Assigned task: Could you retype all of the records exactly, leaving out every picture?

Dataset:

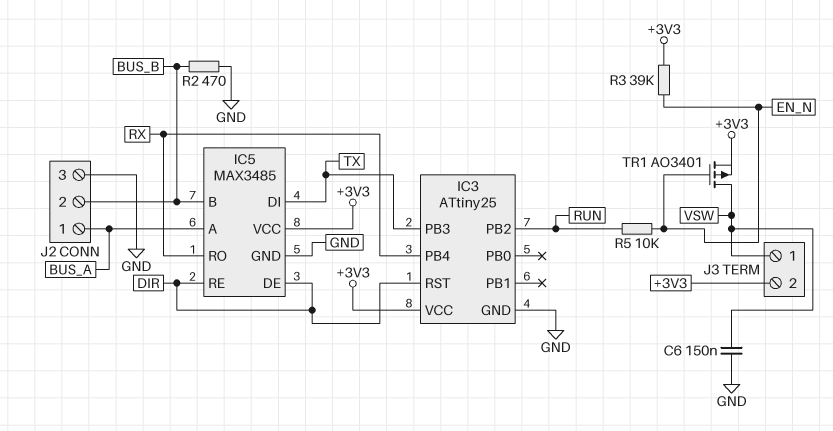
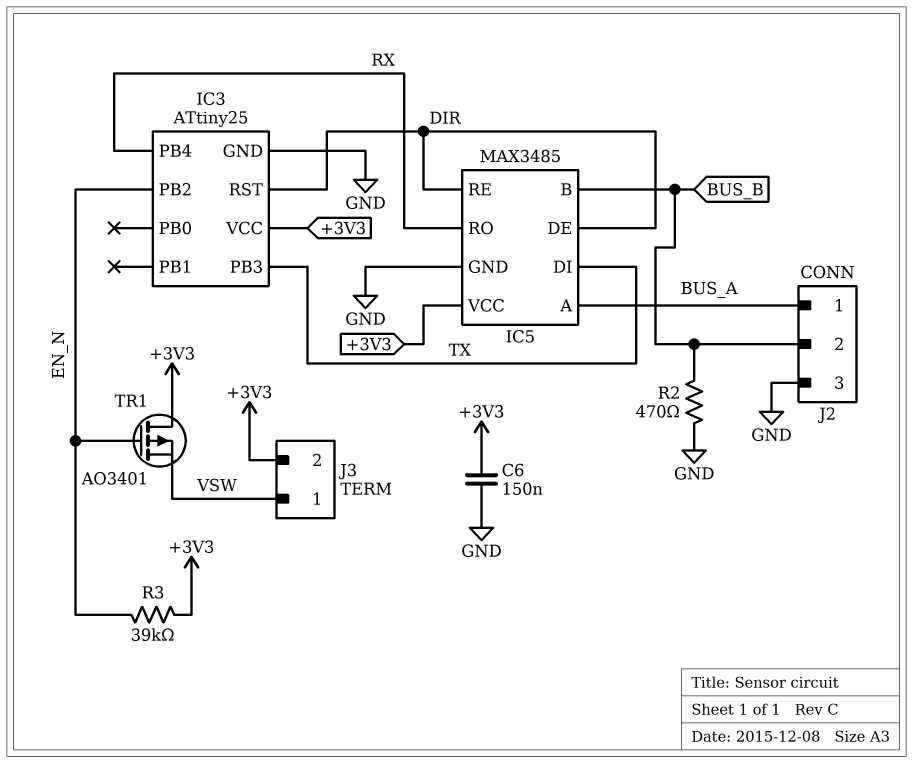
C6: 150nF (GND, VSW) -> 150nF (+3V3, GND)
IC3 pin PB2: RUN -> EN_N
R5: 10k (EN_N, RUN) -> none
TR1: PMOS AO3401 (G EN_N, D VSW, S +3V3) -> PMOS AO3401 (G EN_N, D +3V3, S VSW)

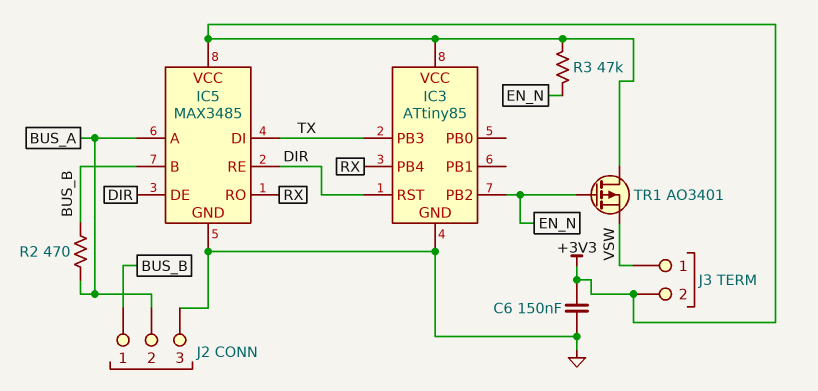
IC3: ATtiny25 -> ATtiny85
J2 pin 1: BUS_A -> BUS_B
J2 pin 2: BUS_B -> BUS_A
R2: 470 (BUS_B, GND) -> 470 (BUS_A, BUS_B)
R3: 39k (+3V3, EN_N) -> 47k (+3V3, EN_N)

Answer space:
C6: 150nF (GND, VSW) -> 150nF (+3V3, GND)
IC3 pin PB2: RUN -> EN_N
R5: 10k (EN_N, RUN) -> none
TR1: PMOS AO3401 (G EN_N, D VSW, S +3V3) -> PMOS AO3401 (G EN_N, D +3V3, S VSW)

IC3: ATtiny25 -> ATtiny85
J2 pin 1: BUS_A -> BUS_B
J2 pin 2: BUS_B -> BUS_A
R2: 470 (BUS_B, GND) -> 470 (BUS_A, BUS_B)
R3: 39k (+3V3, EN_N) -> 47k (+3V3, EN_N)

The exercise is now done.